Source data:
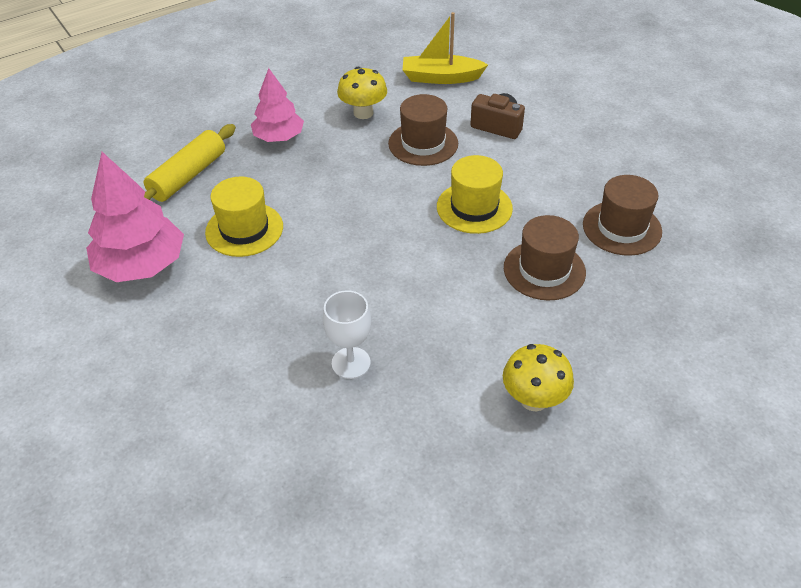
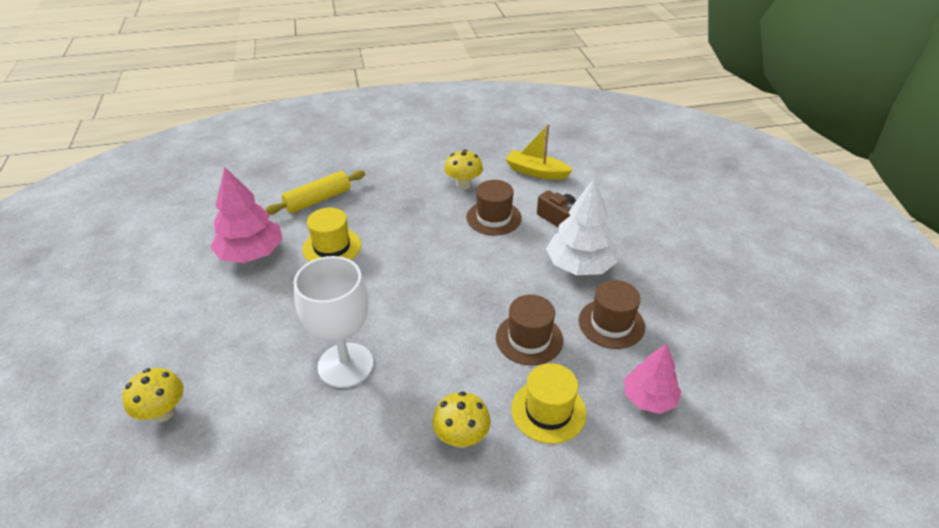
camera: 20 degrees right, 5 degrees down
(153, 491) = (163, 412): none -> yellow mushroom
(279, 137) = (394, 188): pink tree -> pink tree (648, 398)
(351, 363) = (345, 365): white goblet -> white goblet, size x1.82
(474, 207) = (503, 275): yellow hat -> yellow hat (548, 411)
(552, 173) = (580, 265): none -> white tree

• Problem to solve
Whenever the word "yellow" shows up in a line of the entries, list that line.

• Finished exercise
(153, 491) = (163, 412): none -> yellow mushroom
(474, 207) = (503, 275): yellow hat -> yellow hat (548, 411)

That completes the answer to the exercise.